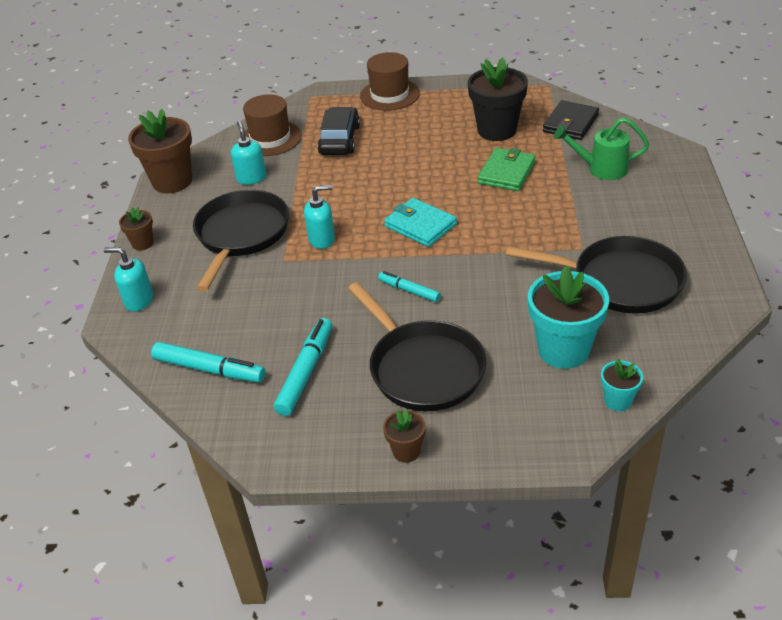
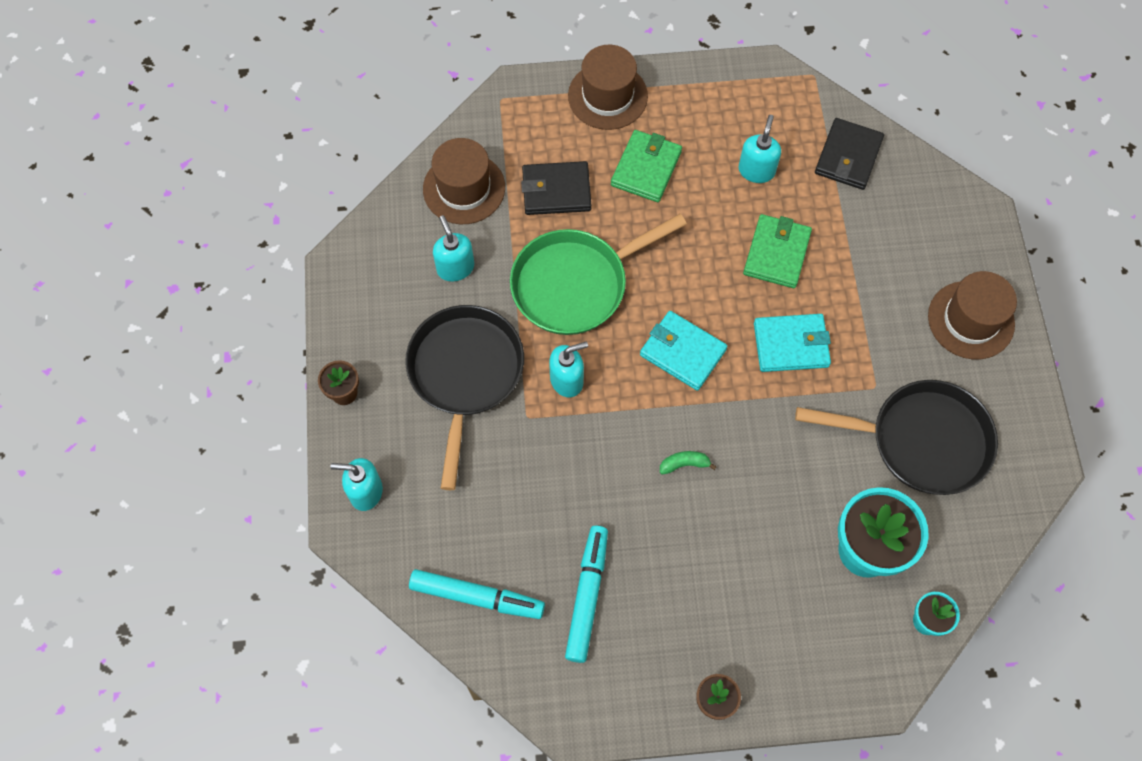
camera: 10 degrees left, 25 degrees up
(172, 181) = (352, 276): brown flower pot -> none
(339, 140) = (556, 191): black car -> black wallet
(342, 187) = (576, 284): none -> green pan
(409, 291) = (684, 464): turquoise marker -> green banana
(411, 129) = (646, 168): none -> green wallet
(422, 368) = (715, 583): black pan -> none
(497, 130) = (756, 170): black flower pot -> turquoise soap dispenser
(511, 222) = (791, 345): none -> turquoise wallet
(601, 169) = (890, 245): green watering can -> none
(667, 210) = (971, 320): none -> brown hat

--------------------------------------------------

* DESCRIPTION OF THE TASK *
A single number is required: the count of lines in the listing that contain the string "green".

* EXERCISE SOLUTION *
4